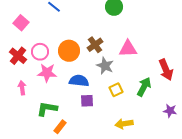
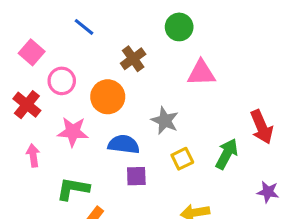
brown cross: (95, 45) -> (133, 59), moved
pink triangle: (128, 49) -> (201, 73), moved
pink circle: (40, 52) -> (62, 81), moved

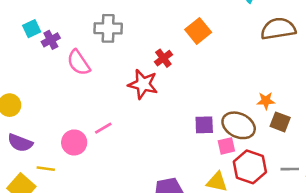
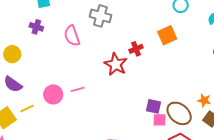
purple cross: (51, 40) -> (36, 27), moved, turned 32
pink square: (226, 146) -> (160, 120), moved
yellow line: (46, 169) -> (27, 108), turned -48

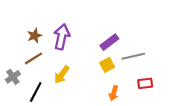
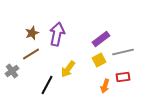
yellow arrow: (62, 75) -> (68, 69), moved
red rectangle: (145, 83) -> (123, 77), moved
black line: (36, 92) -> (47, 85), moved

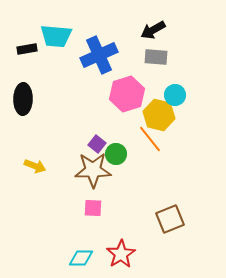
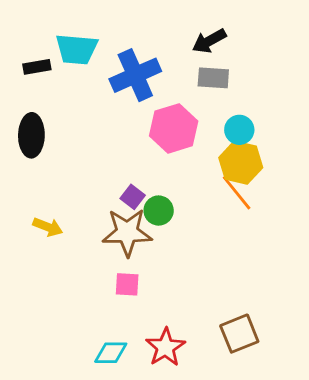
yellow hexagon: (159, 115) -> (241, 163), moved
orange line: (150, 139) -> (237, 193), moved
brown square: (170, 219) -> (239, 334), moved

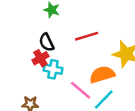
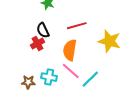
cyan cross: (53, 69) -> (49, 77), moved
orange semicircle: (102, 75) -> (70, 50), moved, turned -65

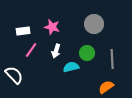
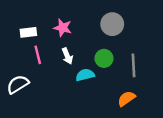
pink line: (31, 50) -> (38, 55), turned -49
white arrow: (56, 51) -> (67, 56), turned -40
white semicircle: (14, 75) -> (18, 84), turned -78

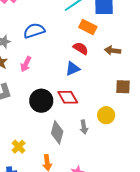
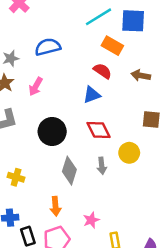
red diamond: (68, 97) -> (99, 130), moved
yellow cross: (19, 147) -> (16, 177), moved, turned -32

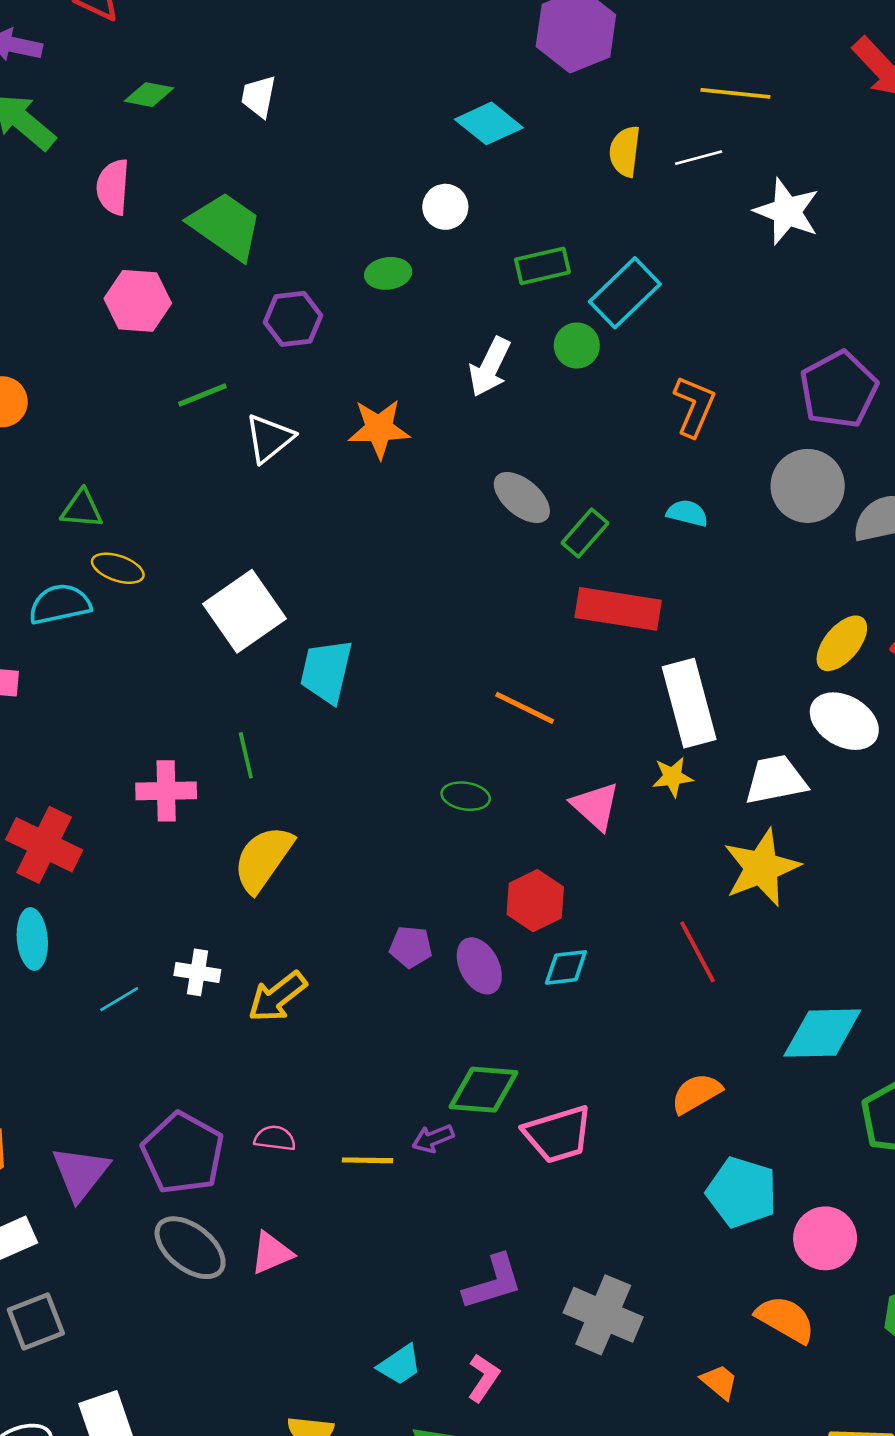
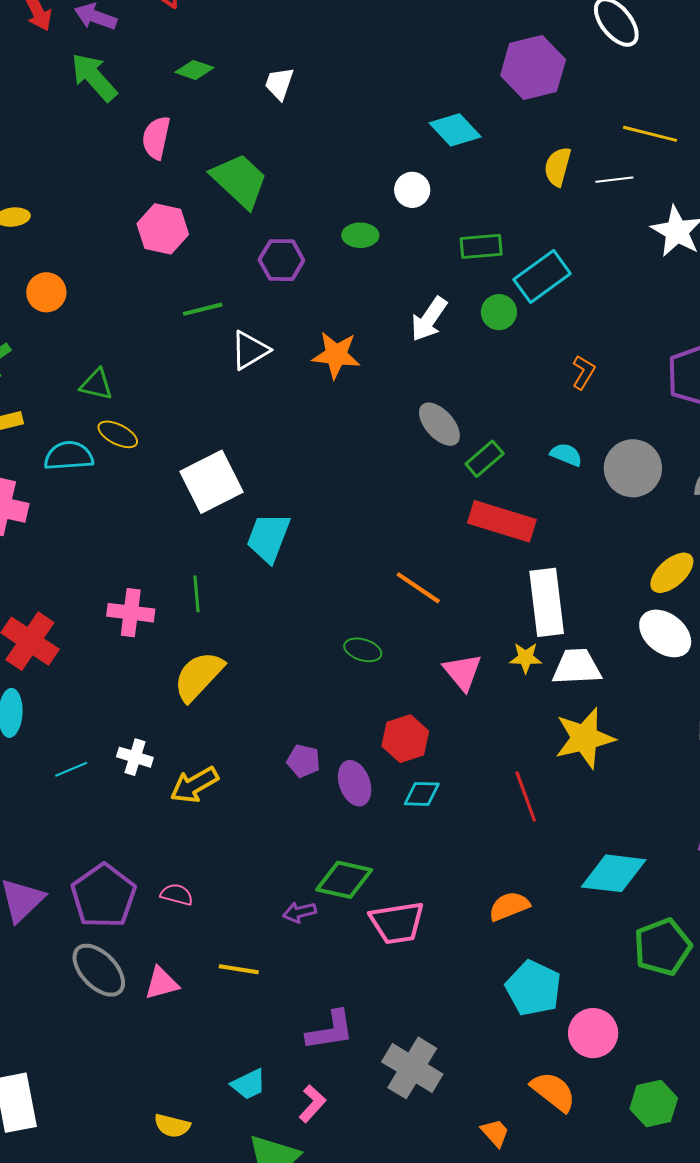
orange L-shape: (694, 406) -> (583, 372), size x0.7
gray circle: (808, 486) -> (633, 468), moved
white trapezoid: (776, 780) -> (577, 667), moved
yellow line: (368, 1160) -> (239, 969), moved

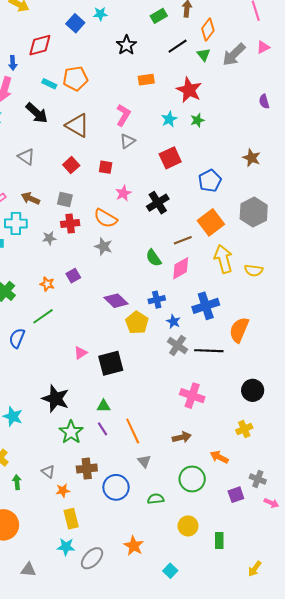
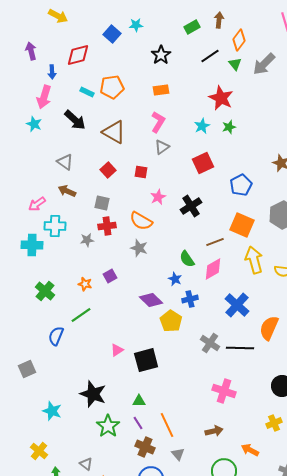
orange rectangle: (146, 80) -> (161, 90), moved
brown arrow: (30, 198) -> (67, 191), moved
orange square: (211, 222) -> (242, 225), turned -30
blue cross: (206, 306) -> (237, 305), turned -30
blue star: (173, 322) -> (175, 279), moved
brown cross: (87, 469) -> (145, 447), moved, turned 30

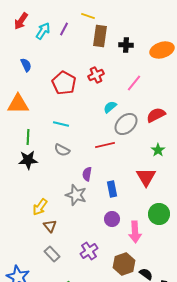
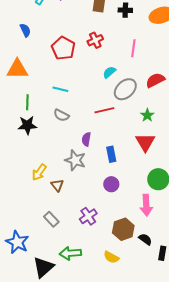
pink line: (134, 83) -> (133, 48), turned -30
green star: (158, 150) -> (147, 115), moved
brown triangle: (50, 226) -> (57, 185), moved
pink arrow: (135, 232) -> (146, 205), moved

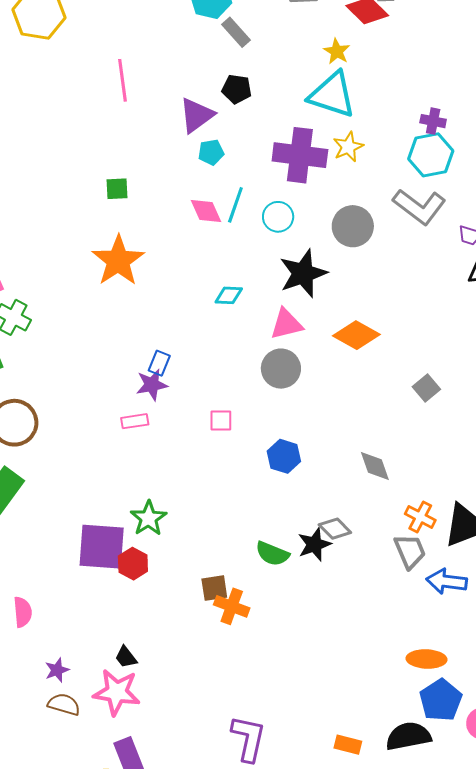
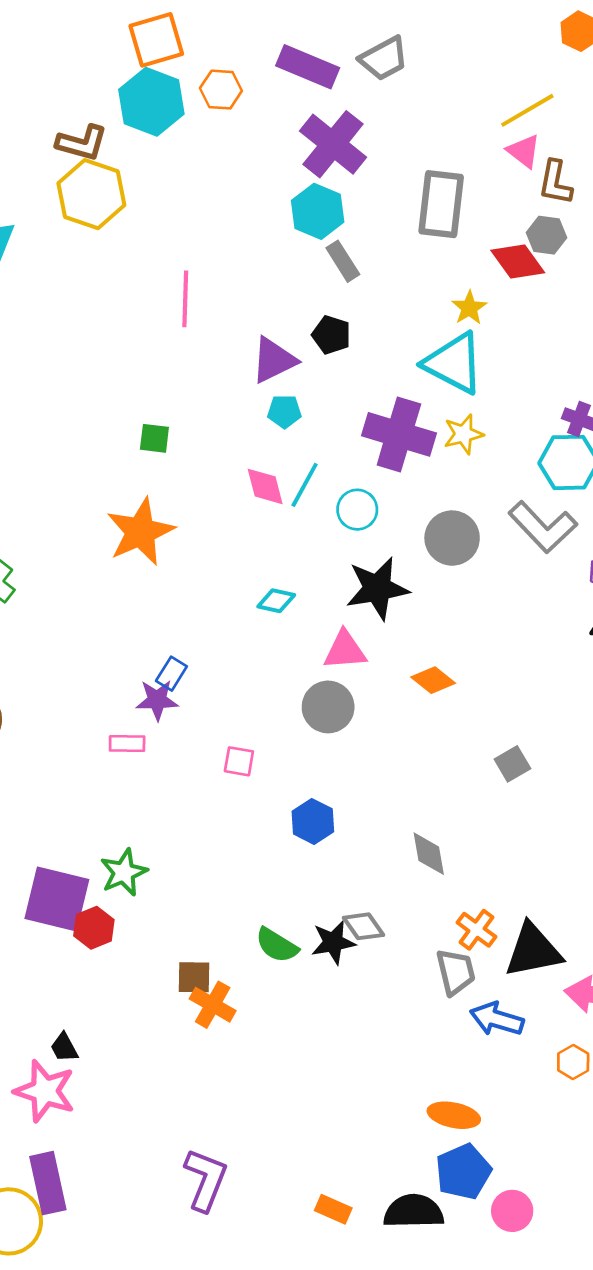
orange diamond: (356, 335) -> (433, 680), size x0.7

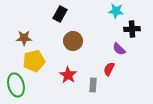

**EXERCISE**
Where does "triangle" appear in the listing? Show every line that has it.

**ANSWER TO THIS EXERCISE**
pink triangle: (128, 49) -> (201, 73), moved
brown triangle: (50, 226) -> (57, 185), moved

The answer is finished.